### Aim of the exercise
An exact transcription of the entries is required, with none of the pictures carried over.

******************************

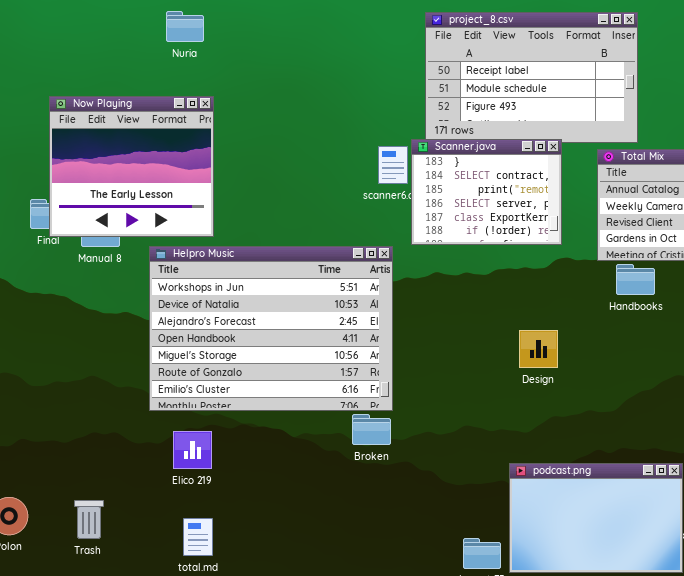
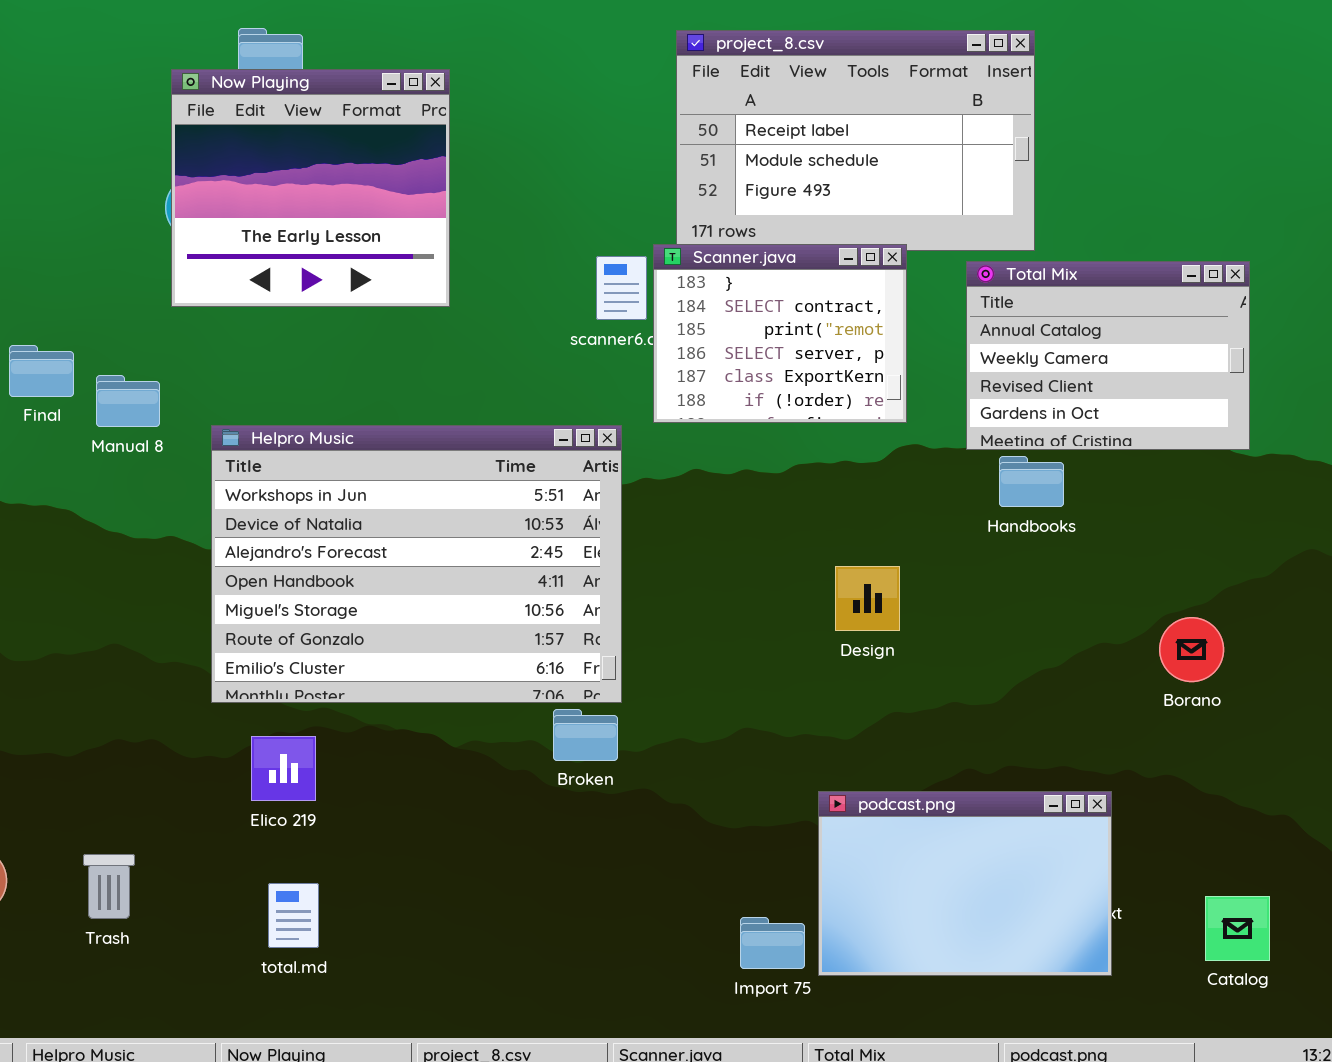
Now Playing: [49,96,214,237] -> [171,69,450,307], moved

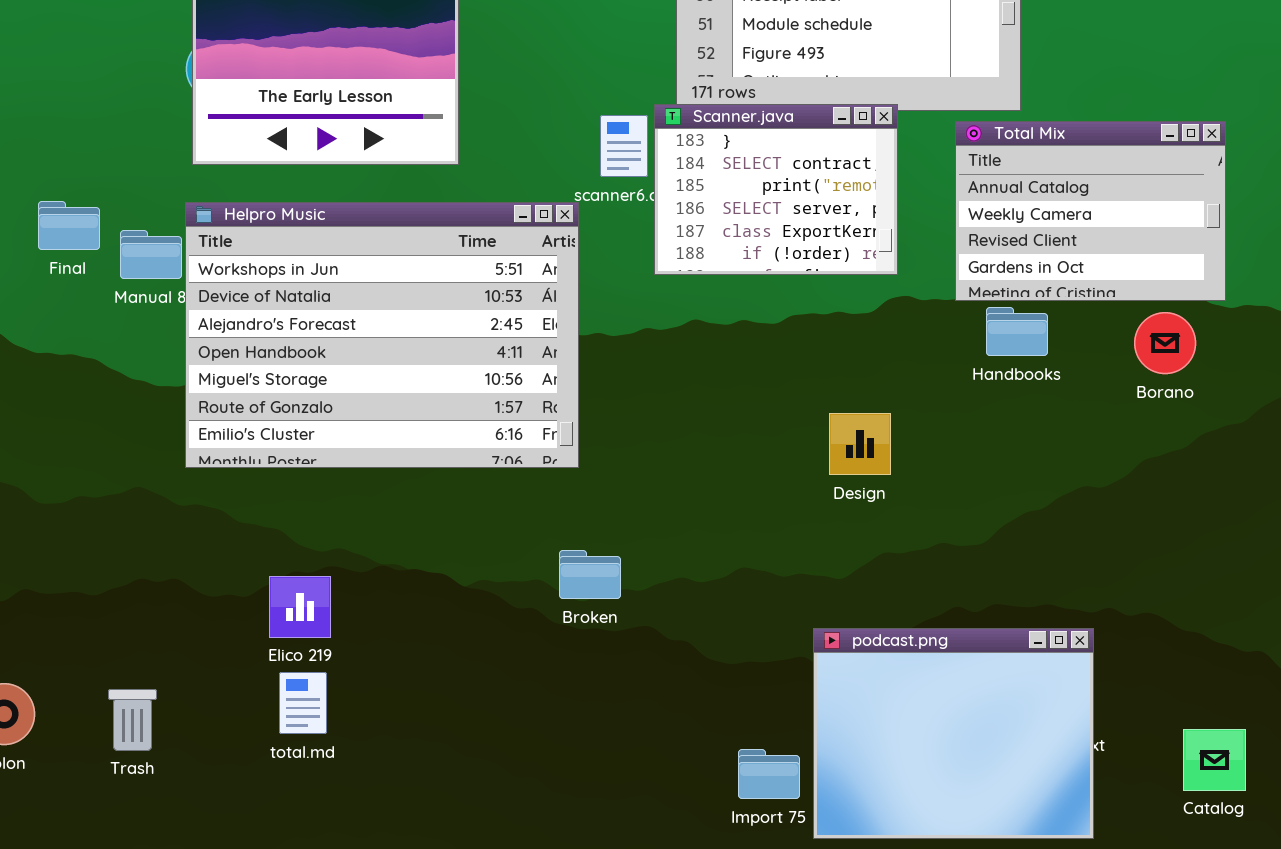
Helpro Music: [211,425,622,703] -> [185,202,579,468], moved
Borano: [1159,617,1224,682] -> [1134,312,1196,374], moved
podcast.png: [818,791,1112,976] -> [813,628,1094,839], resized
total.md: [268,883,319,948] -> [279,672,327,734], moved

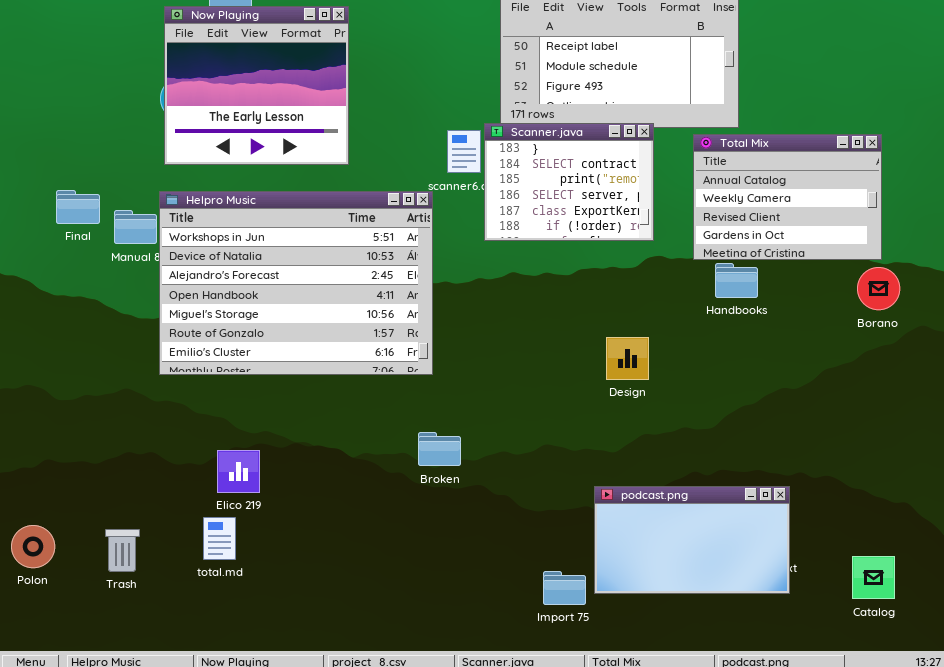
Borano: [1134,312,1196,374] -> [857,267,900,310], moved
podcast.png: [813,628,1094,839] -> [594,486,790,594], resized
total.md: [279,672,327,734] -> [203,517,236,560], moved

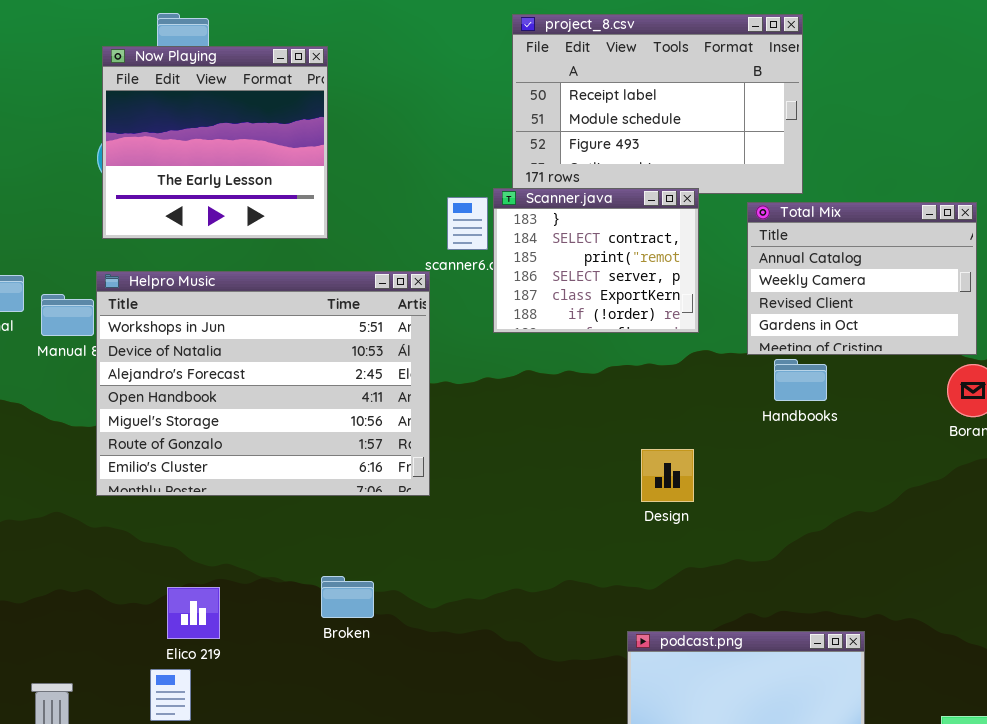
Broken: [418,432,461,466] -> [321,576,374,618], moved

******************************

### Finished exercise
Now Playing: [49,96,214,237] -> [171,69,450,307], moved

Helpro Music: [211,425,622,703] -> [185,202,579,468], moved
Borano: [1159,617,1224,682] -> [1134,312,1196,374], moved
podcast.png: [818,791,1112,976] -> [813,628,1094,839], resized
total.md: [268,883,319,948] -> [279,672,327,734], moved

Borano: [1134,312,1196,374] -> [857,267,900,310], moved
podcast.png: [813,628,1094,839] -> [594,486,790,594], resized
total.md: [279,672,327,734] -> [203,517,236,560], moved

Broken: [418,432,461,466] -> [321,576,374,618], moved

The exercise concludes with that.